╭──

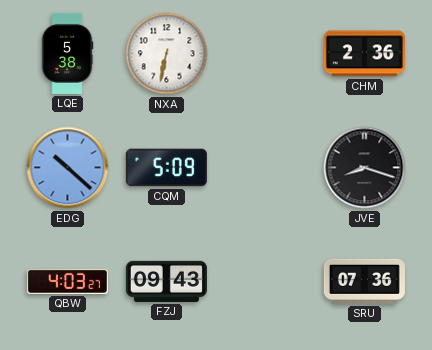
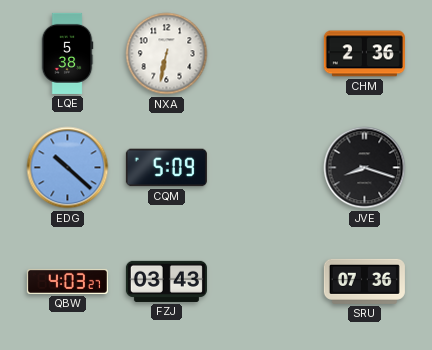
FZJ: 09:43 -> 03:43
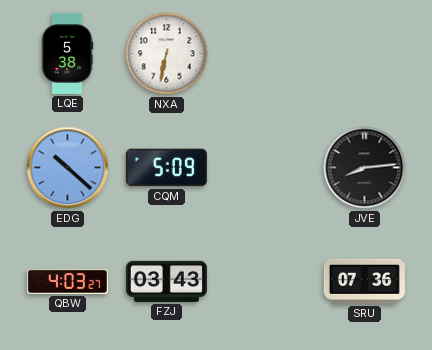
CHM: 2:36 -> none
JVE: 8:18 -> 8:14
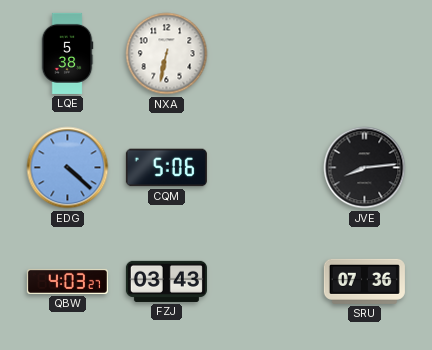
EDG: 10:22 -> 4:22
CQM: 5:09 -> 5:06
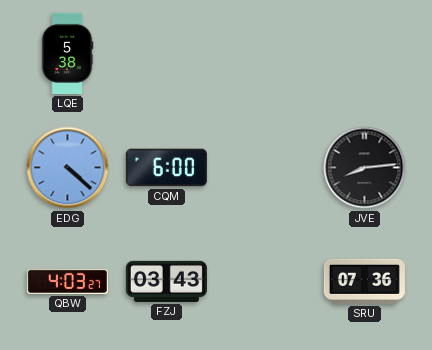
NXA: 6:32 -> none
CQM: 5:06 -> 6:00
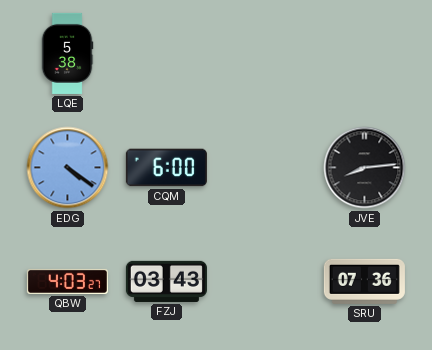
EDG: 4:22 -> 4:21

╰──
╭──

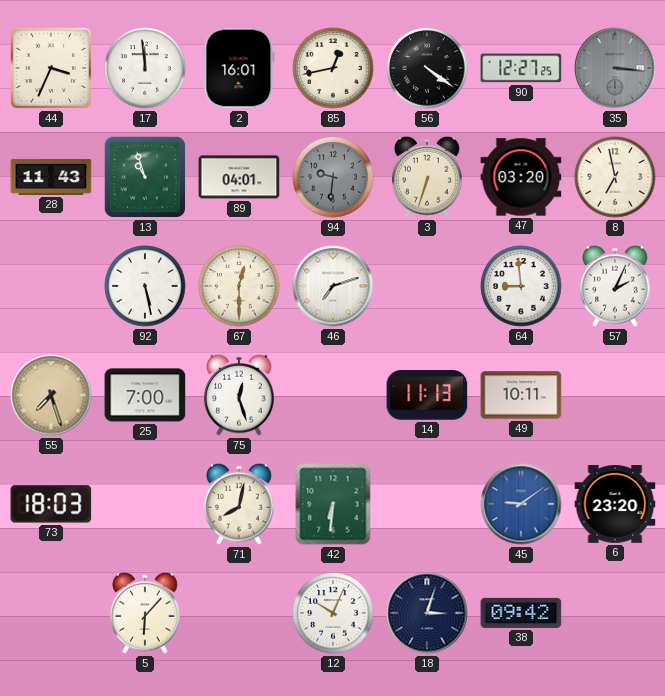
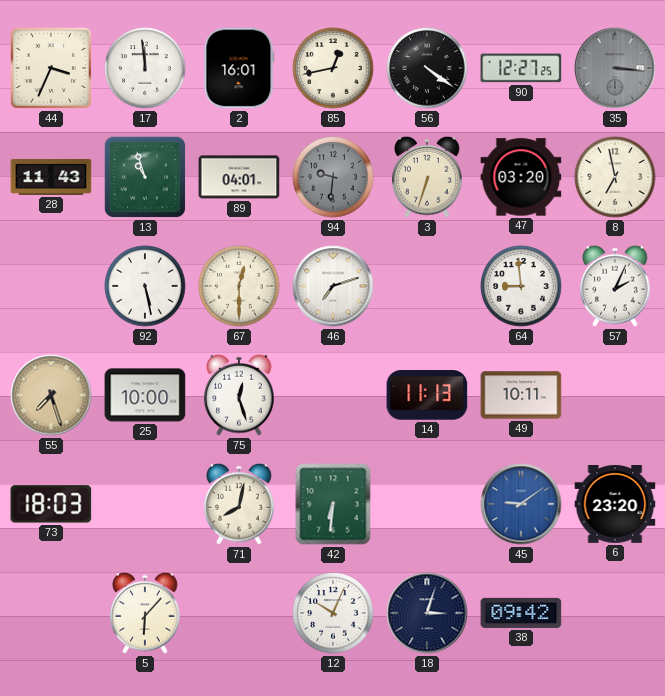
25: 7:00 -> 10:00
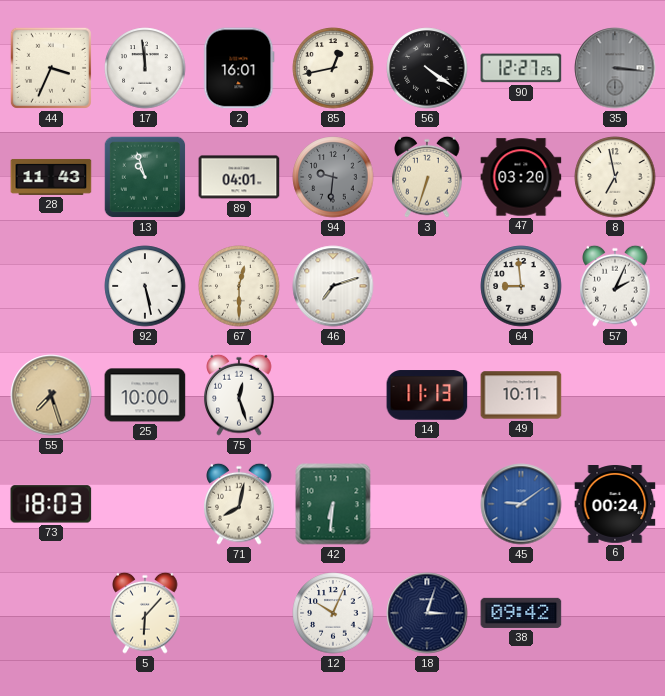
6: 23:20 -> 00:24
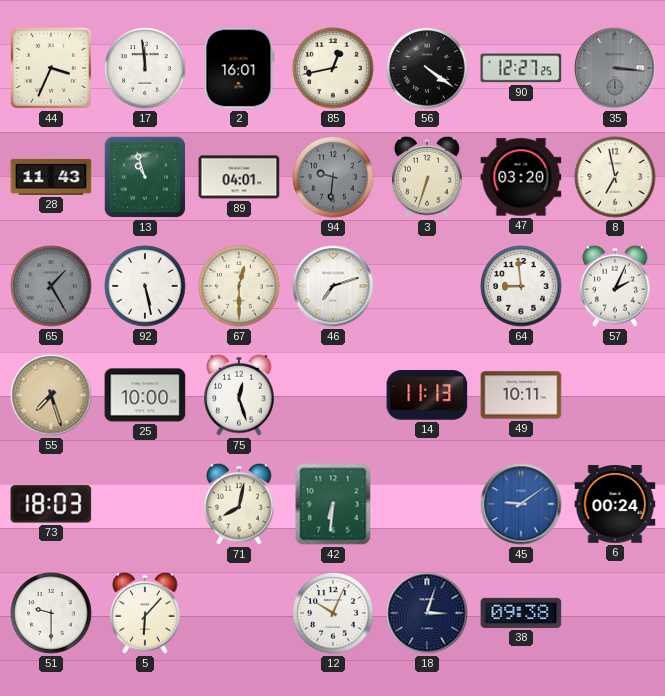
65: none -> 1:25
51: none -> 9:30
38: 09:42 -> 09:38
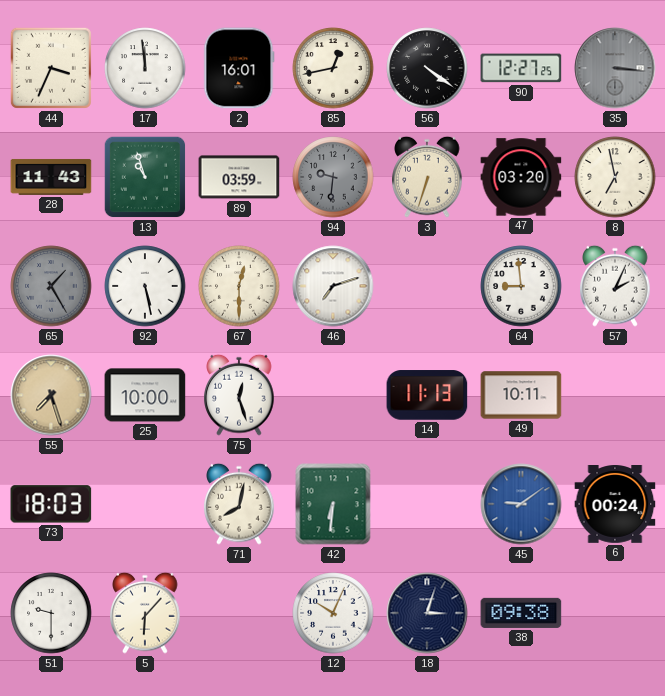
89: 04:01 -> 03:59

╰──
╭──

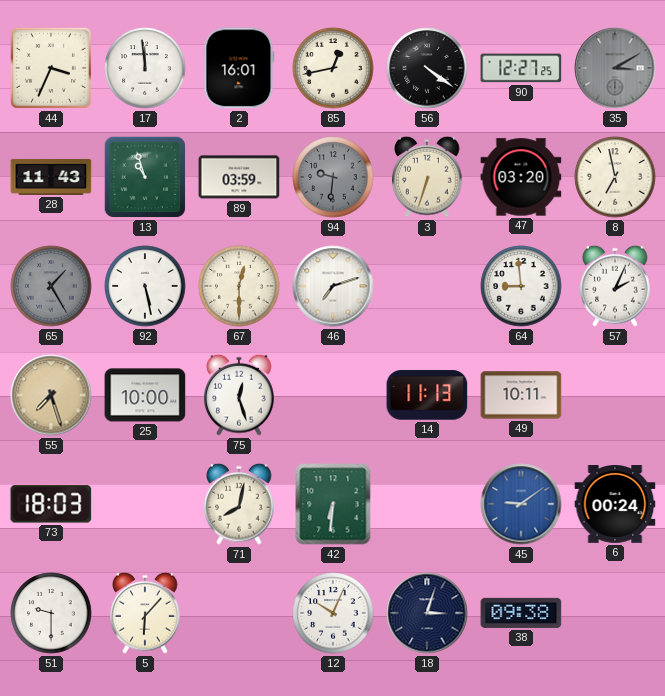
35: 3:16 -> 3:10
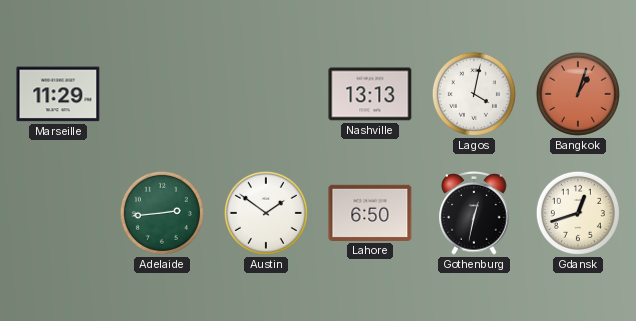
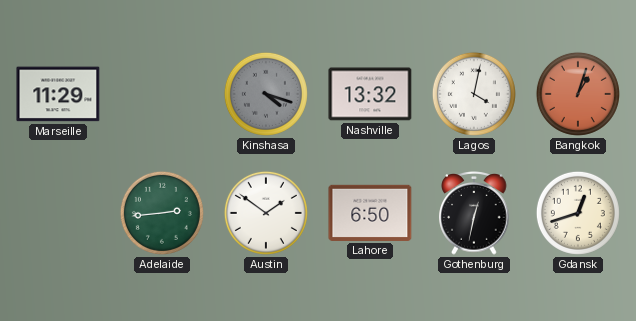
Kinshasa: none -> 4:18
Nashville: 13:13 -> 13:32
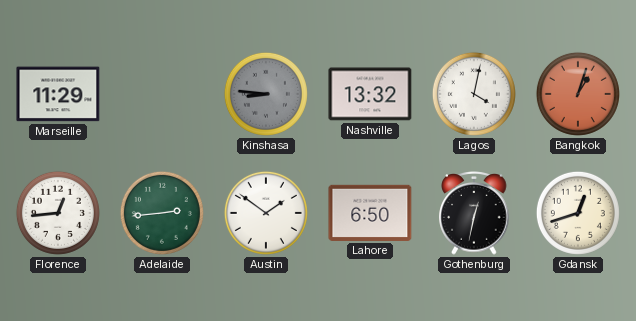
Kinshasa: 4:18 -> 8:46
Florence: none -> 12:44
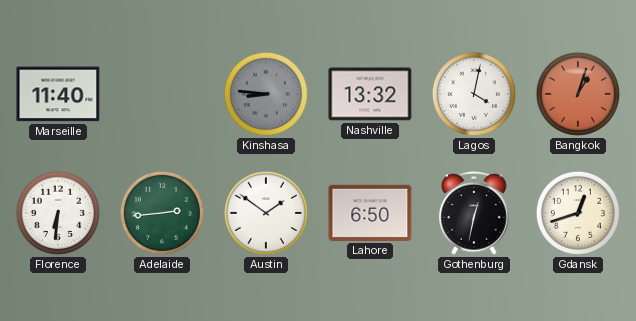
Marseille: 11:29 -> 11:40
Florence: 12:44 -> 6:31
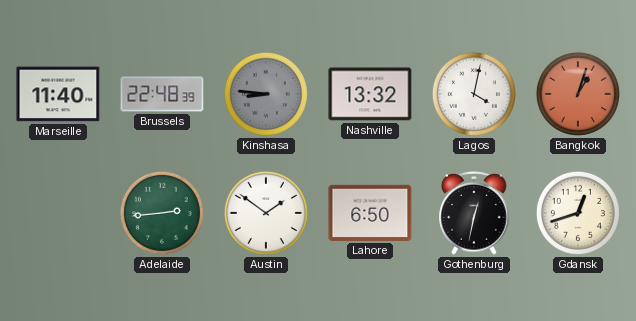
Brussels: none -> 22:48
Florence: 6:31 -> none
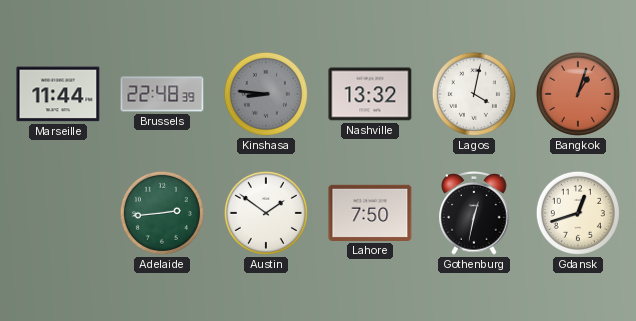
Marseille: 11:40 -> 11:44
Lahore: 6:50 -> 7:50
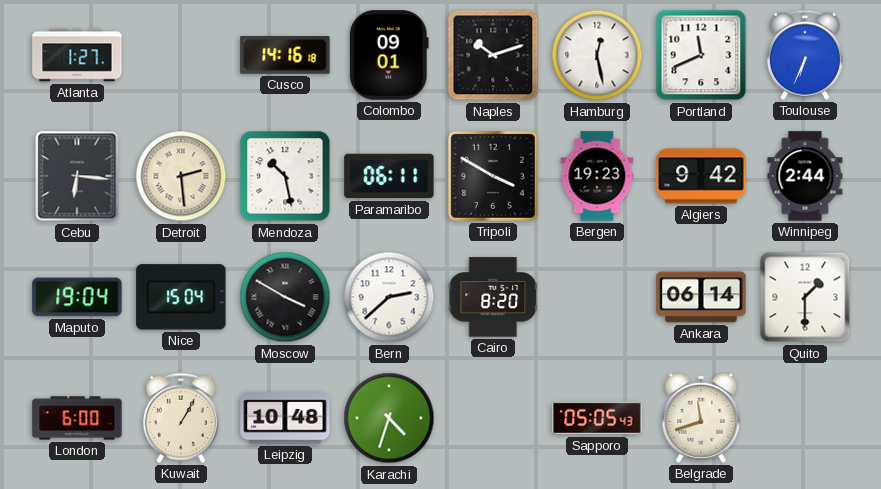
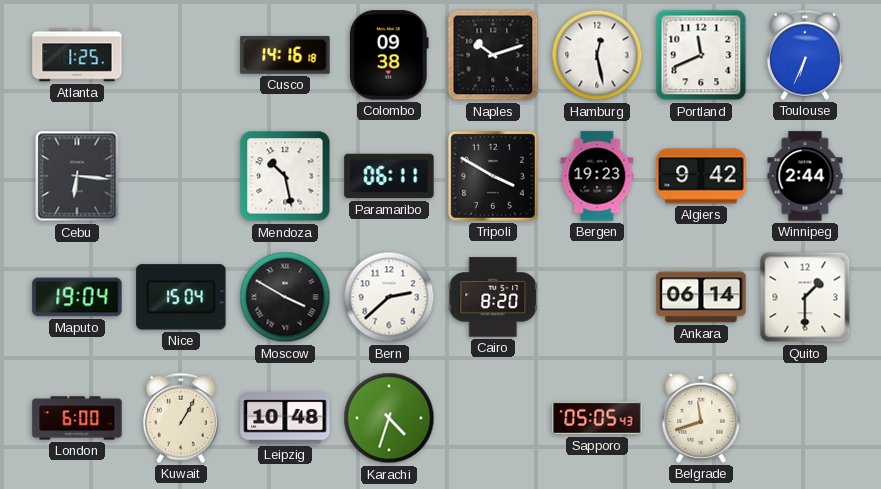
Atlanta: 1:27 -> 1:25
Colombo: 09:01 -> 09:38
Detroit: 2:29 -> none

╰──

• WRITTEN TASK
Write out the entries between the lines holding "FZJ: 09:43 -> 03:43" and "CQM: 5:06 -> 6:00", inclusive. Omit the pictures from your answer.

• WORKED SOLUTION
FZJ: 09:43 -> 03:43
CHM: 2:36 -> none
JVE: 8:18 -> 8:14
EDG: 10:22 -> 4:22
CQM: 5:09 -> 5:06
NXA: 6:32 -> none
CQM: 5:06 -> 6:00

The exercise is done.